[Task to carry out]: An exact reproduction of the listing, minus the pictures, is the required output.

[Data shown]:
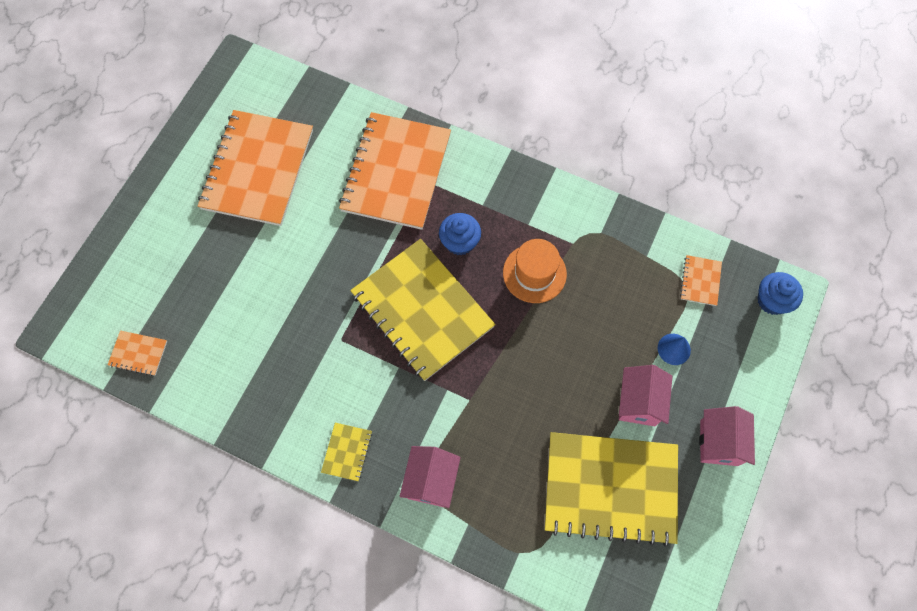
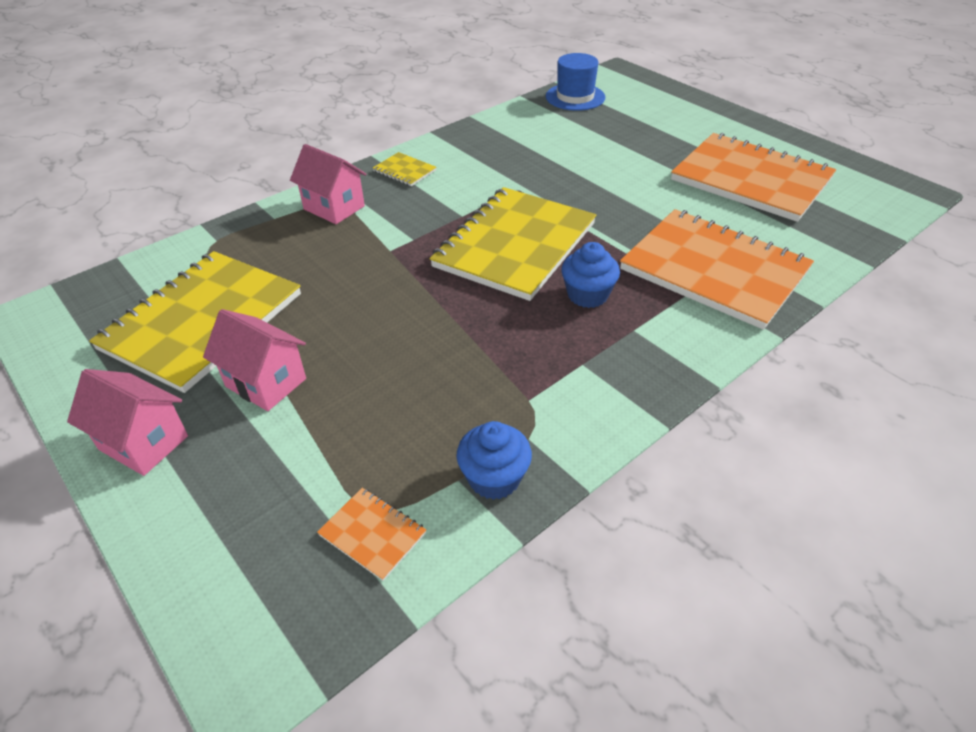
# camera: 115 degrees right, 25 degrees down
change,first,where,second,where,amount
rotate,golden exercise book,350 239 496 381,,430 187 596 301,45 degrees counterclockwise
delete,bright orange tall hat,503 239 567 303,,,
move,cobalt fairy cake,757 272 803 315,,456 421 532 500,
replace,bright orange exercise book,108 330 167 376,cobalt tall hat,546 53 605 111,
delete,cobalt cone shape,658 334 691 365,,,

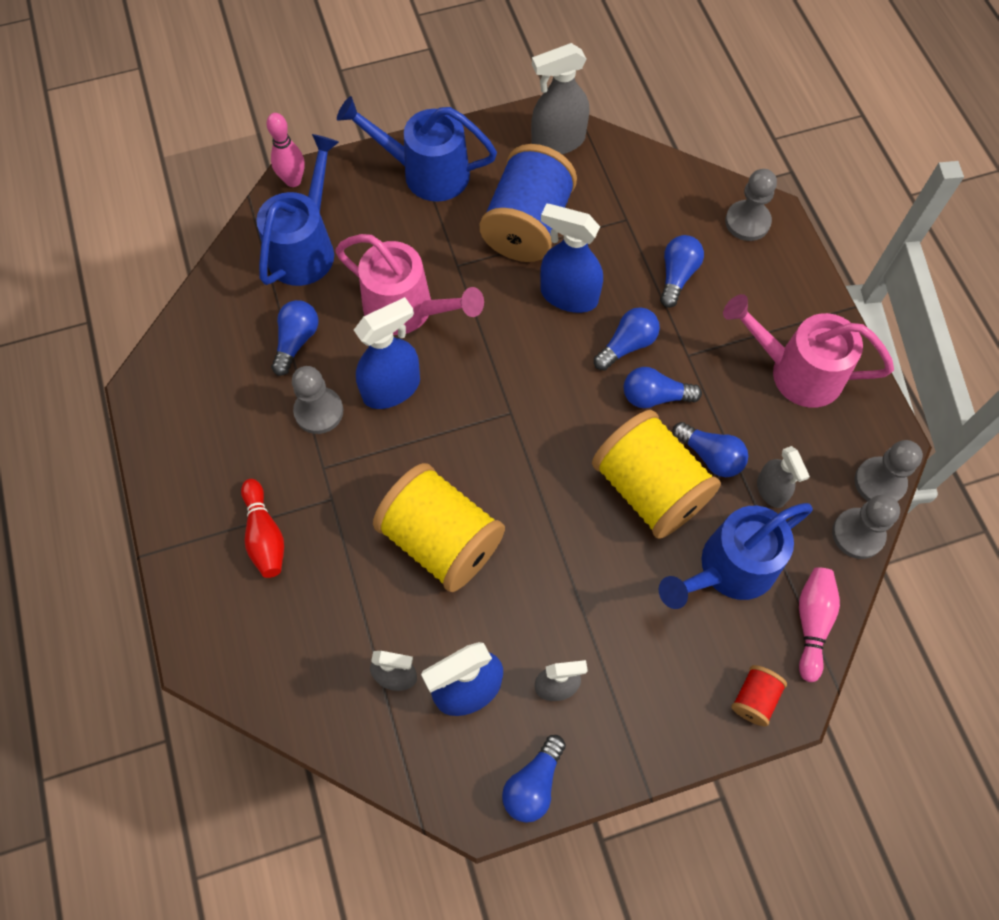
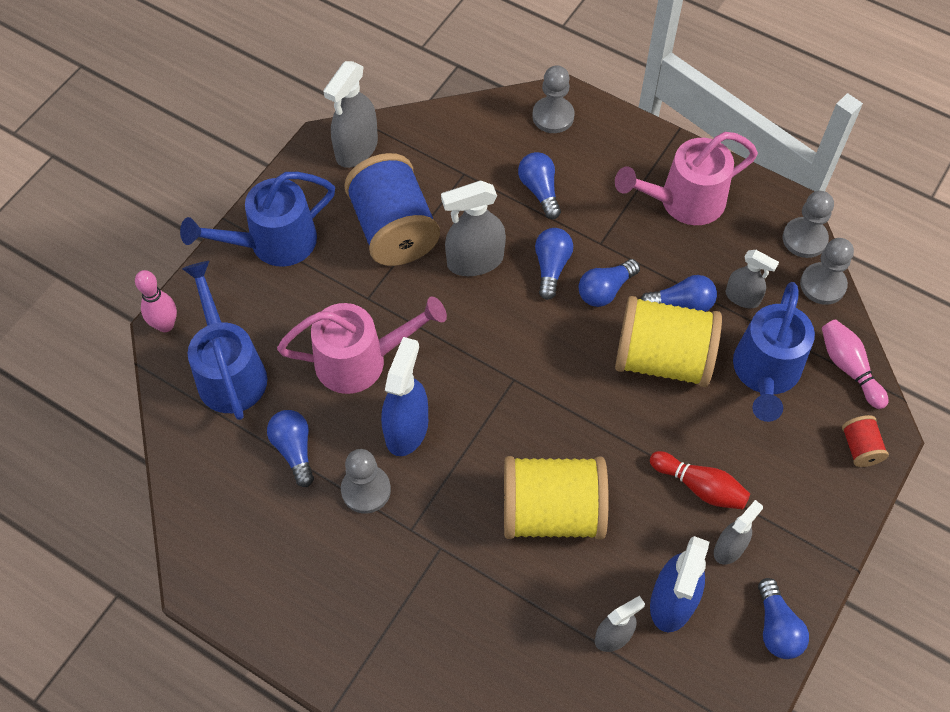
# camera: 40 degrees left, 5 degrees down
change,first,where,second,where,amount
recolor,cobalt spray bottle,540 204 603 313,ash-grey spray bottle,441 181 506 276,
move,red tenpin,241 479 284 578,,650 451 750 509,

[Completed exercise]:
# camera: 115 degrees right, 25 degrees down
change,first,where,second,where,amount
rotate,golden exercise book,350 239 496 381,,430 187 596 301,45 degrees counterclockwise
delete,bright orange tall hat,503 239 567 303,,,
move,cobalt fairy cake,757 272 803 315,,456 421 532 500,
replace,bright orange exercise book,108 330 167 376,cobalt tall hat,546 53 605 111,
delete,cobalt cone shape,658 334 691 365,,,

# camera: 40 degrees left, 5 degrees down
change,first,where,second,where,amount
recolor,cobalt spray bottle,540 204 603 313,ash-grey spray bottle,441 181 506 276,
move,red tenpin,241 479 284 578,,650 451 750 509,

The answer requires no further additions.